__TO BE DONE__
Extract every line of the entries below and reproduce each one word for word. Leave the picture out of your answer.

#### SUPPLIED MATERIAL

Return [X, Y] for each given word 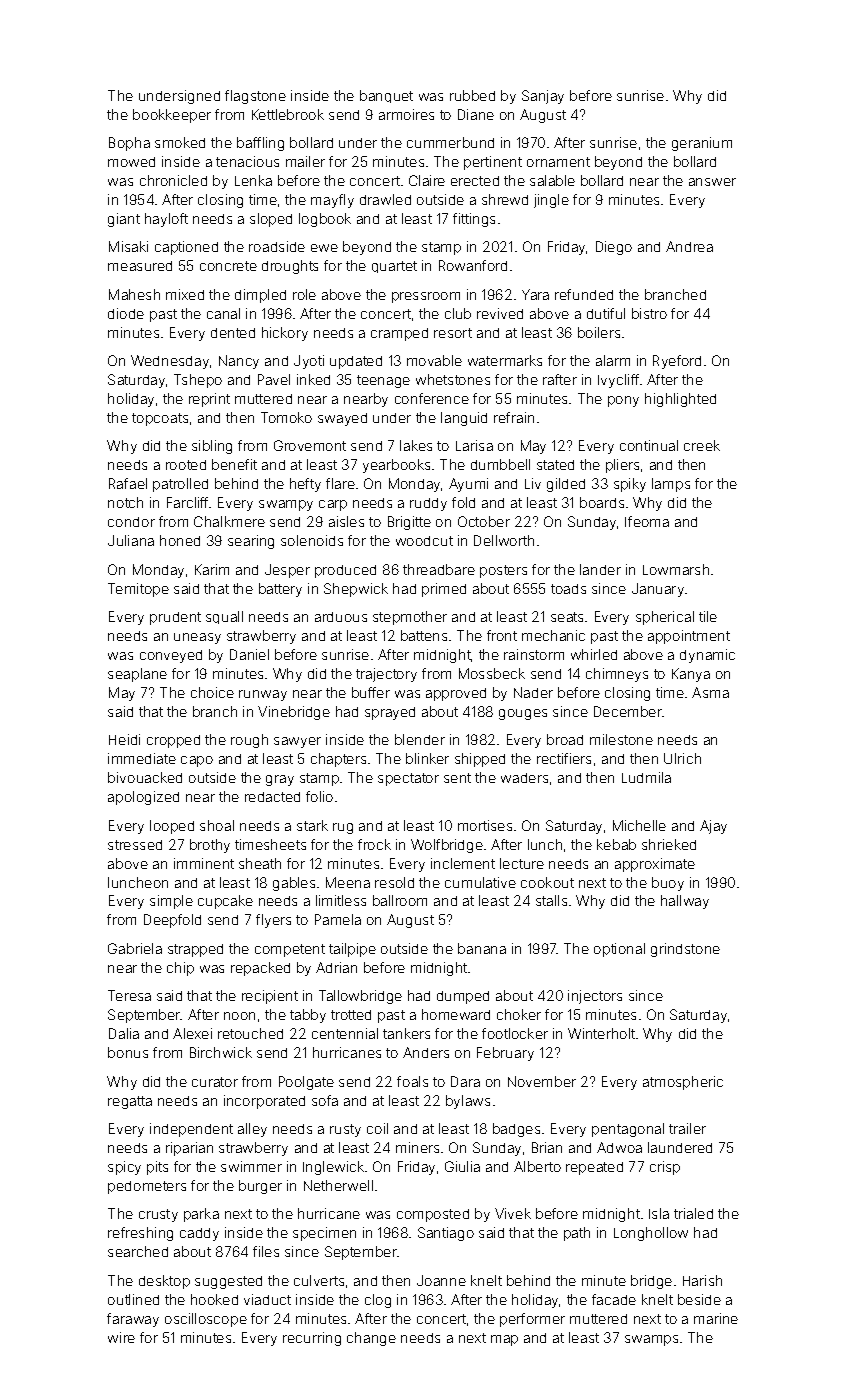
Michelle [639, 825]
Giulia [462, 1166]
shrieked [669, 844]
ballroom [400, 900]
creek [702, 445]
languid [464, 419]
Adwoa [619, 1147]
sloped [271, 220]
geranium [702, 144]
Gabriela [135, 948]
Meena [348, 882]
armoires [406, 114]
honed [180, 540]
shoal [217, 825]
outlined [133, 1299]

########

__RESPONSE FOR THIS EXERCISE__
Return [X, Y] for each given word 
Michelle [639, 825]
Giulia [462, 1166]
shrieked [669, 844]
ballroom [400, 900]
creek [702, 445]
languid [464, 419]
Adwoa [619, 1147]
sloped [271, 220]
geranium [702, 144]
Gabriela [135, 948]
Meena [348, 882]
armoires [406, 114]
honed [180, 540]
shoal [217, 825]
outlined [133, 1299]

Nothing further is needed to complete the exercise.